> _Task instructions_
What you return should be the entries, unchanged, without their pictures.

> _Exercise input_
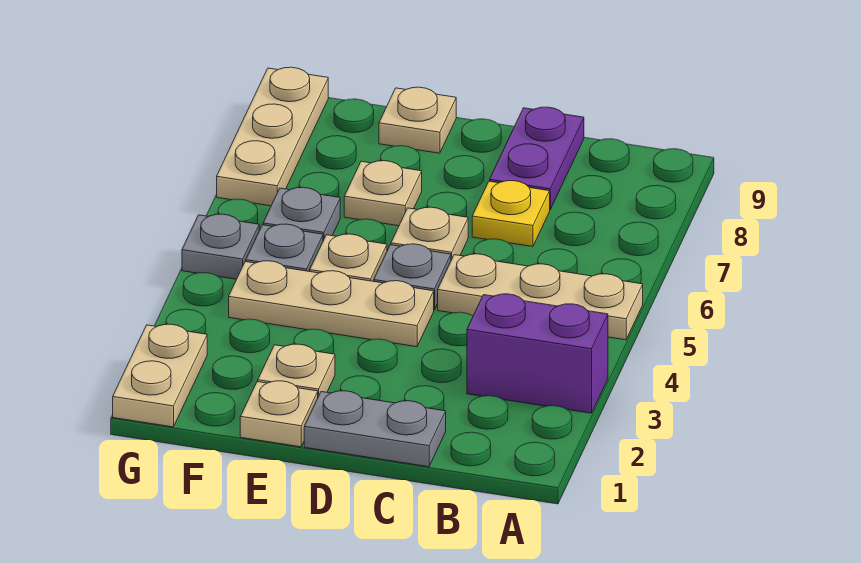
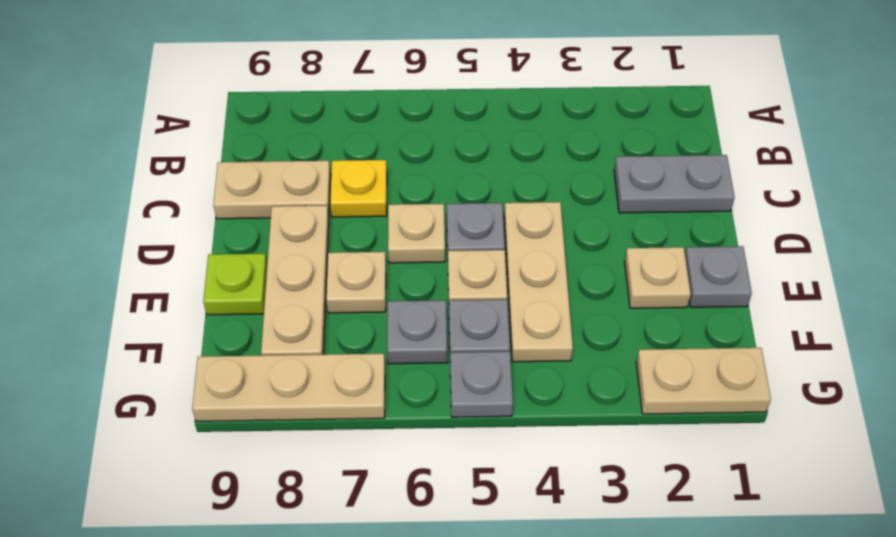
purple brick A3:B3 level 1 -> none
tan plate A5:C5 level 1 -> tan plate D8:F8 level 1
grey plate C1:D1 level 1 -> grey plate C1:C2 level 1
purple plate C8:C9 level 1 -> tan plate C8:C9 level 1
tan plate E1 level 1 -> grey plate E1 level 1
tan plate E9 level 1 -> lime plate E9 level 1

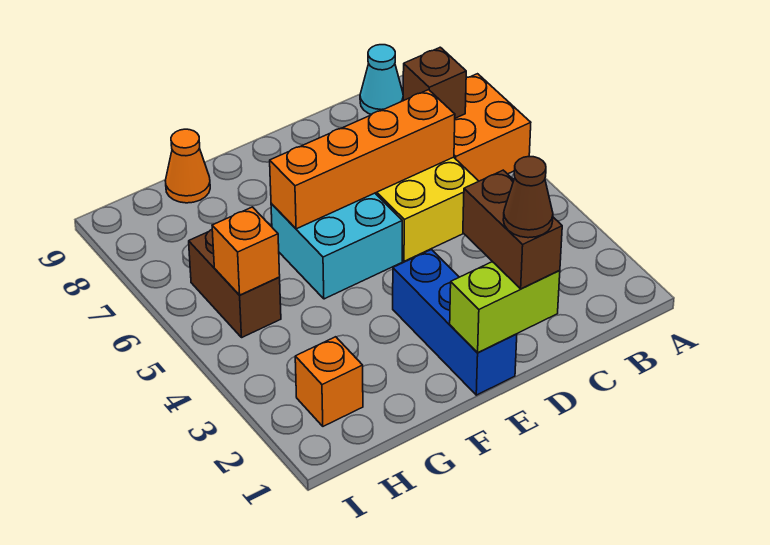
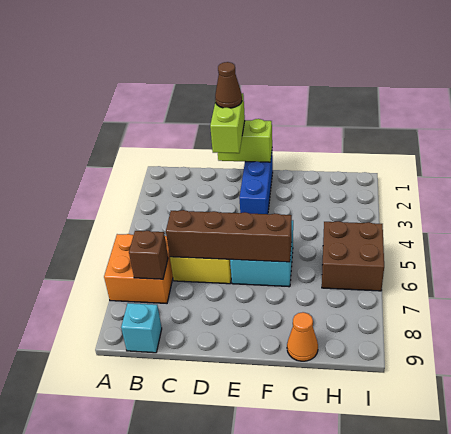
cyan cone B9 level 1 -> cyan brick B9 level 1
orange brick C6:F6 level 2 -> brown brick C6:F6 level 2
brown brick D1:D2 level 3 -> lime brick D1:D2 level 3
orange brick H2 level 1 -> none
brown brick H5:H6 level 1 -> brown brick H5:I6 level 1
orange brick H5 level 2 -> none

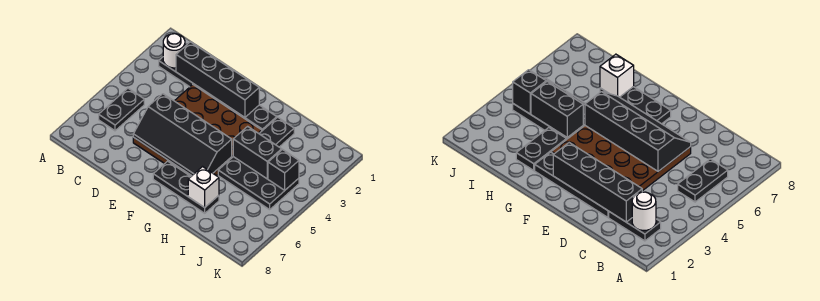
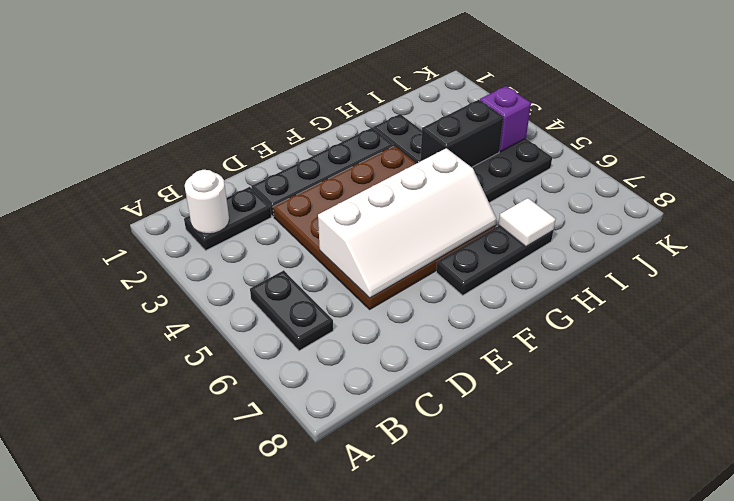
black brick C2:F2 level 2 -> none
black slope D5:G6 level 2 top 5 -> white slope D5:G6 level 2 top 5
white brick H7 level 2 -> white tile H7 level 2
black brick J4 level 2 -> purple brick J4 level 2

> _Task result_
purple brick A3:B3 level 1 -> none
tan plate A5:C5 level 1 -> tan plate D8:F8 level 1
grey plate C1:D1 level 1 -> grey plate C1:C2 level 1
purple plate C8:C9 level 1 -> tan plate C8:C9 level 1
tan plate E1 level 1 -> grey plate E1 level 1
tan plate E9 level 1 -> lime plate E9 level 1

cyan cone B9 level 1 -> cyan brick B9 level 1
orange brick C6:F6 level 2 -> brown brick C6:F6 level 2
brown brick D1:D2 level 3 -> lime brick D1:D2 level 3
orange brick H2 level 1 -> none
brown brick H5:H6 level 1 -> brown brick H5:I6 level 1
orange brick H5 level 2 -> none

black brick C2:F2 level 2 -> none
black slope D5:G6 level 2 top 5 -> white slope D5:G6 level 2 top 5
white brick H7 level 2 -> white tile H7 level 2
black brick J4 level 2 -> purple brick J4 level 2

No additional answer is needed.